**Exercise description**
Gather every row below that contains the word "building", matching case exactly, and copy each one in full.

**Records for this task**
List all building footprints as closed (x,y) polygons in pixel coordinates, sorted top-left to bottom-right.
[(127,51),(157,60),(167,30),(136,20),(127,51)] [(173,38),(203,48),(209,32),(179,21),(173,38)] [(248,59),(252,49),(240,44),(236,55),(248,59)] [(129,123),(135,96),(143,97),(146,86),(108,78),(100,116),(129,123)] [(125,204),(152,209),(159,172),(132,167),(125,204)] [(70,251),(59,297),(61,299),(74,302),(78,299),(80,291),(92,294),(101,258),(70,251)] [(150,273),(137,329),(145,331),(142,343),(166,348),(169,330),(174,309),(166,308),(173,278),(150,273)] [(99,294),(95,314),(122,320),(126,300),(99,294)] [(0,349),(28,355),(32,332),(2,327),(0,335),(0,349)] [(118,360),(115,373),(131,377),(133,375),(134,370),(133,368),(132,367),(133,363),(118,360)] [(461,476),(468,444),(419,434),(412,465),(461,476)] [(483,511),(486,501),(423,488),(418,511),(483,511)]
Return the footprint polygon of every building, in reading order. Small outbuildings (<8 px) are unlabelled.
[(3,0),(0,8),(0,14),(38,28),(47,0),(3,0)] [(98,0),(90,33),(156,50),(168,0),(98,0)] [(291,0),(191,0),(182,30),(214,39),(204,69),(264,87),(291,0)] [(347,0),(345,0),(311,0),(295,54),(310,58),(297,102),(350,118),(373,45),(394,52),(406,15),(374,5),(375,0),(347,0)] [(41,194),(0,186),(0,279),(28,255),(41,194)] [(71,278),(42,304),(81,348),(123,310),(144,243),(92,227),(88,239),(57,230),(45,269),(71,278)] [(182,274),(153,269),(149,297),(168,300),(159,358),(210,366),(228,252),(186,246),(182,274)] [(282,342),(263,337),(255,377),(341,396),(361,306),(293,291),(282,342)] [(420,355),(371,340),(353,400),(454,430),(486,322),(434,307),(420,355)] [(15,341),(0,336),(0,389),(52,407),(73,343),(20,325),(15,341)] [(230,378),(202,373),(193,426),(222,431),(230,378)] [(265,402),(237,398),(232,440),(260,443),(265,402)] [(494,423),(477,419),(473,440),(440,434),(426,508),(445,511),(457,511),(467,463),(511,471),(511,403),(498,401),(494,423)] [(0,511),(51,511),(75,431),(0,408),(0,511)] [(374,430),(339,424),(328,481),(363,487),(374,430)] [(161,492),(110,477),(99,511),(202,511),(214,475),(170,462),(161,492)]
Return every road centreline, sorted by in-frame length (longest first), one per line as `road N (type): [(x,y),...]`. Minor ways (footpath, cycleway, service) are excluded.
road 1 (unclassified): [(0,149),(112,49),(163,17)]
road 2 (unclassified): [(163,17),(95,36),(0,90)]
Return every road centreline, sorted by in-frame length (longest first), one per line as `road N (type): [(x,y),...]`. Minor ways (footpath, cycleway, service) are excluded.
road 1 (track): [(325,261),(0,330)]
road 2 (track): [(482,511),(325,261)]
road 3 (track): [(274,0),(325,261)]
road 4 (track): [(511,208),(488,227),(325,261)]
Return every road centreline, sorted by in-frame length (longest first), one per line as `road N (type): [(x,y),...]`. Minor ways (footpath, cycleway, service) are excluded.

**The completed task**
List all building footprints as closed (x,y) polygons in pixel coordinates, sorted top-left to bottom-right.
Return the footprint polygon of every building, in reading order. Small outbuildings (<8 px) are unlabelled.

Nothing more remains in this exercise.